_Data for this exercise:_
>>>>

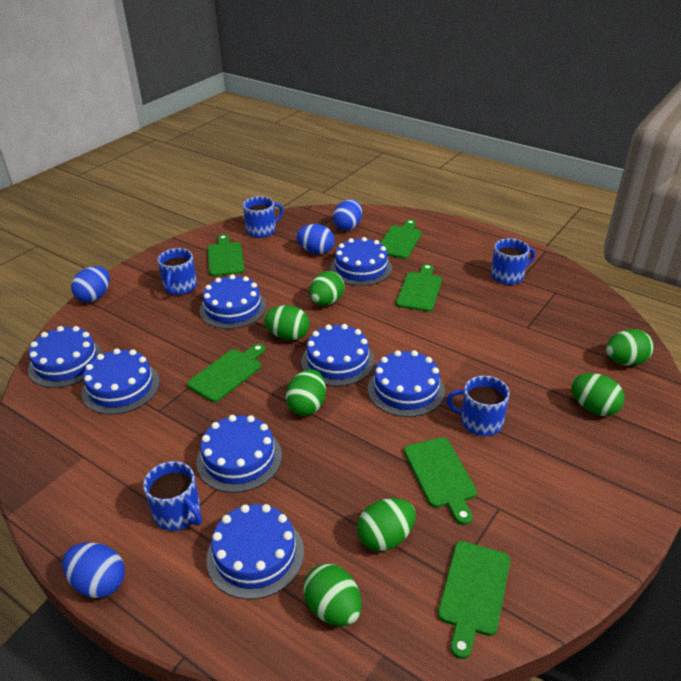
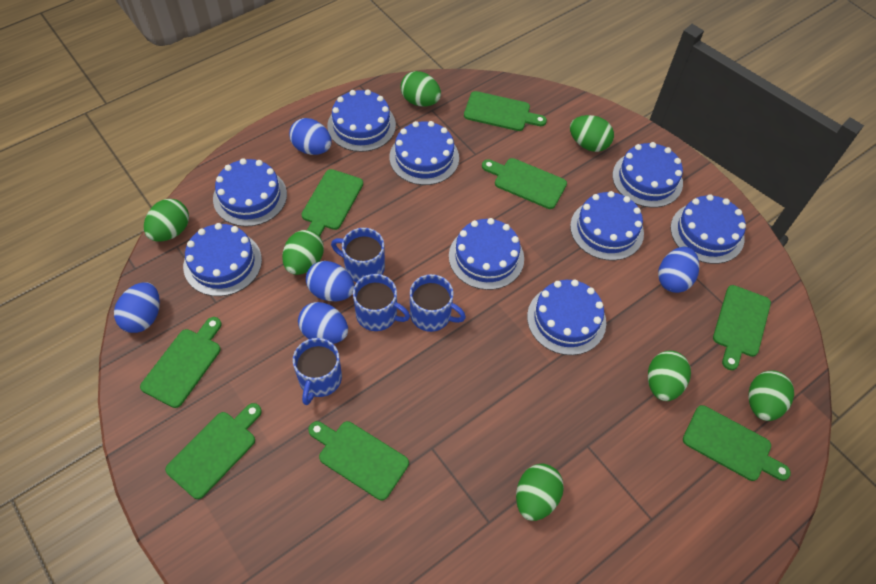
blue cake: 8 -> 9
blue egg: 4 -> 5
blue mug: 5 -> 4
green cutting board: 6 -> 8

<<<<
>>>>

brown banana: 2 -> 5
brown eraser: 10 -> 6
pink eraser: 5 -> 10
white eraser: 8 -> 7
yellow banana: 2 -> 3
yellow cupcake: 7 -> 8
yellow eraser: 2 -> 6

<<<<
>>>>

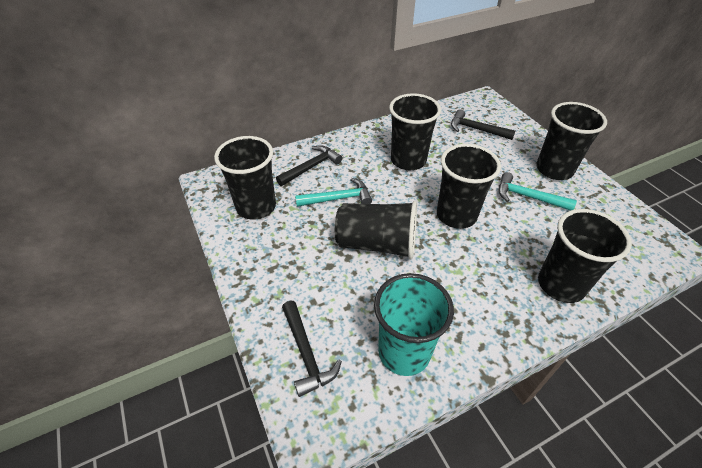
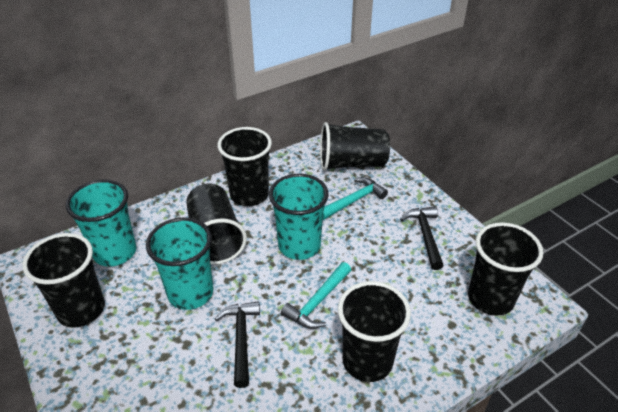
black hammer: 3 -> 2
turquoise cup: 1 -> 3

<<<<

_Your goal:_ Return, unchanged, the run of lines above that opens with the line containing "blue cake: 8 -> 9" and closes with the line containing "green cutting board: 6 -> 8". Include both.

_Solution for this problem:_
blue cake: 8 -> 9
blue egg: 4 -> 5
blue mug: 5 -> 4
green cutting board: 6 -> 8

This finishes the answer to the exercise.